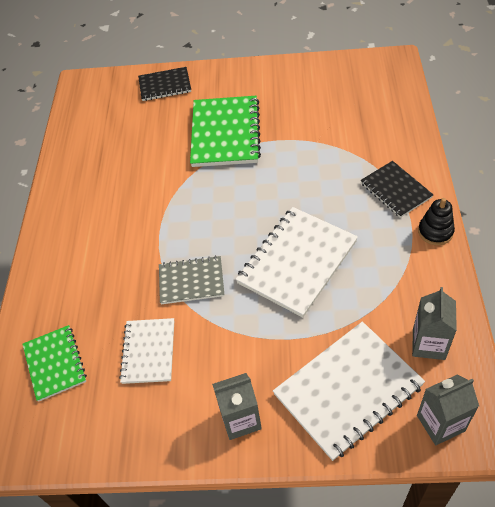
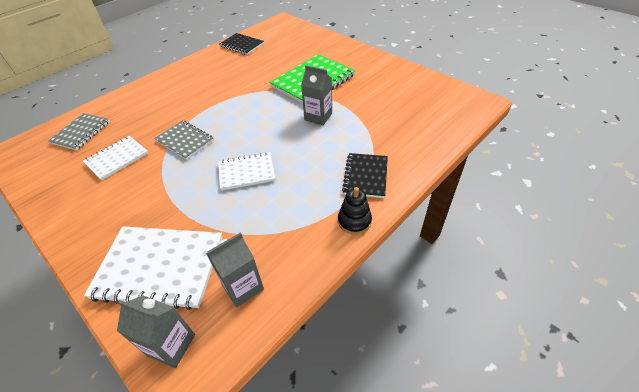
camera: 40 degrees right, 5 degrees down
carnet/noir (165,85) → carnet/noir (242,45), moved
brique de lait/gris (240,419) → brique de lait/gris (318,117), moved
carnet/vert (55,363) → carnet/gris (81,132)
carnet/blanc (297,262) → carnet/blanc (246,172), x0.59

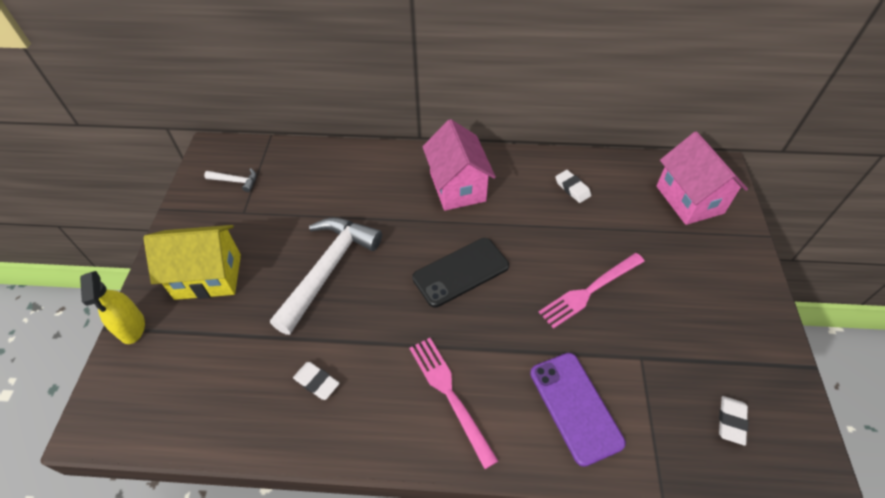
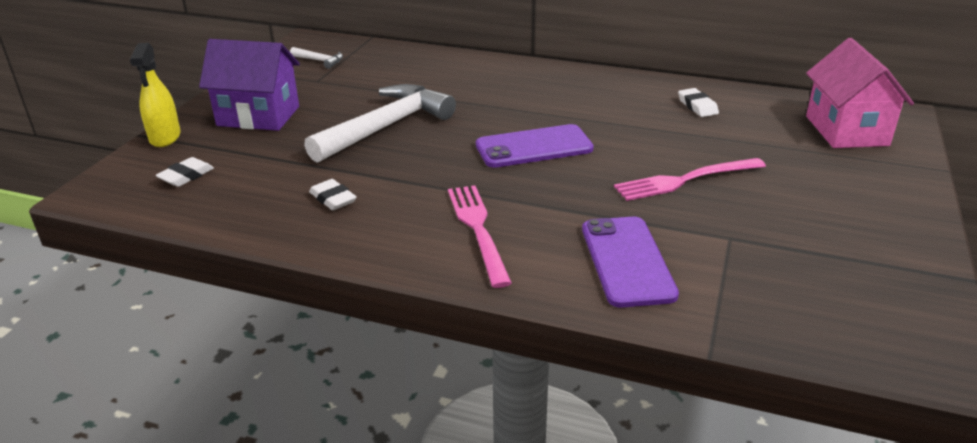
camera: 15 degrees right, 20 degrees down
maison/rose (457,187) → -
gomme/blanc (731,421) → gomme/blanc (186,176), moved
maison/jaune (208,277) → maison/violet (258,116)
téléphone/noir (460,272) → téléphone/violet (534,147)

## Activity
All lines above that hold the string "camera" should be copied.

## Answer space
camera: 40 degrees right, 5 degrees down
camera: 15 degrees right, 20 degrees down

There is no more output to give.